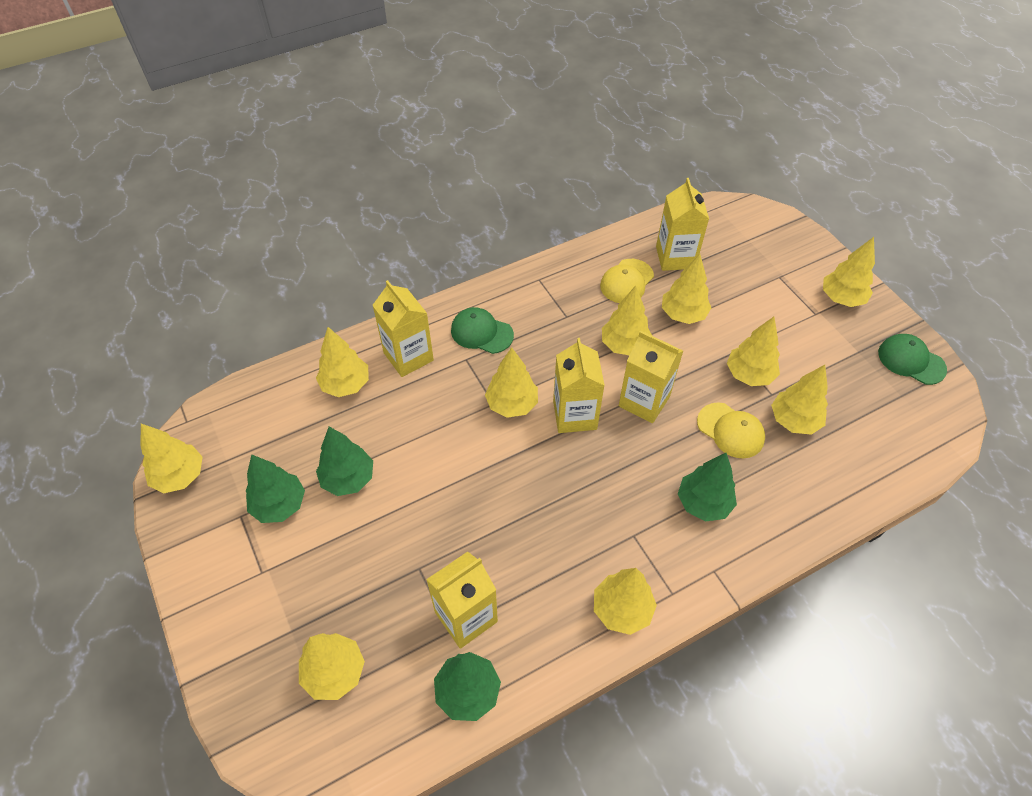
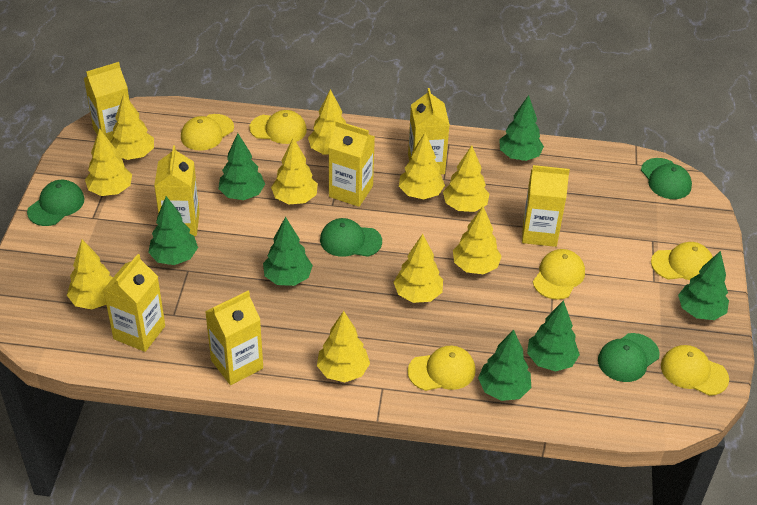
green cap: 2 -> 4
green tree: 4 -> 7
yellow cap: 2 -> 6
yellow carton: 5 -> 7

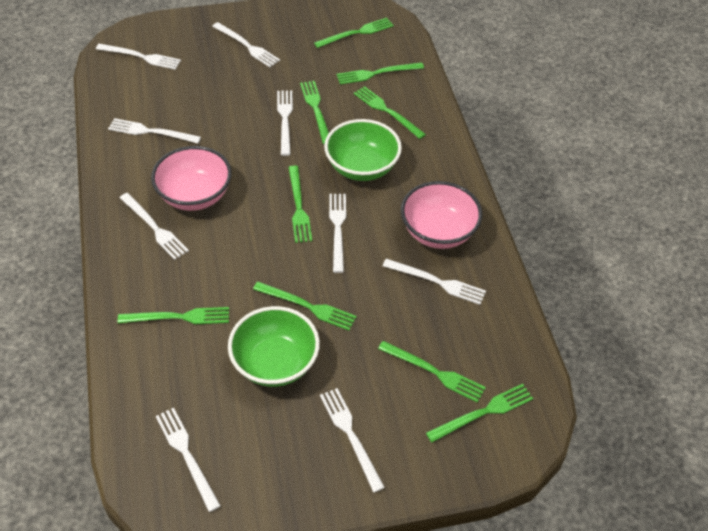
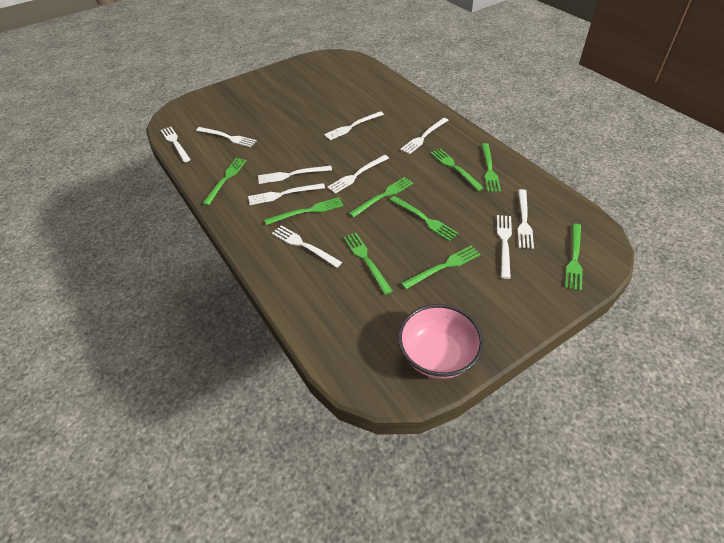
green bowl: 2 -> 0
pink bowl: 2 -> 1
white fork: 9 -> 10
════════════════
# Work task
The records are given above. Copy each line in them that holds "green".

# Solution
green cap: 2 -> 4
green tree: 4 -> 7
green bowl: 2 -> 0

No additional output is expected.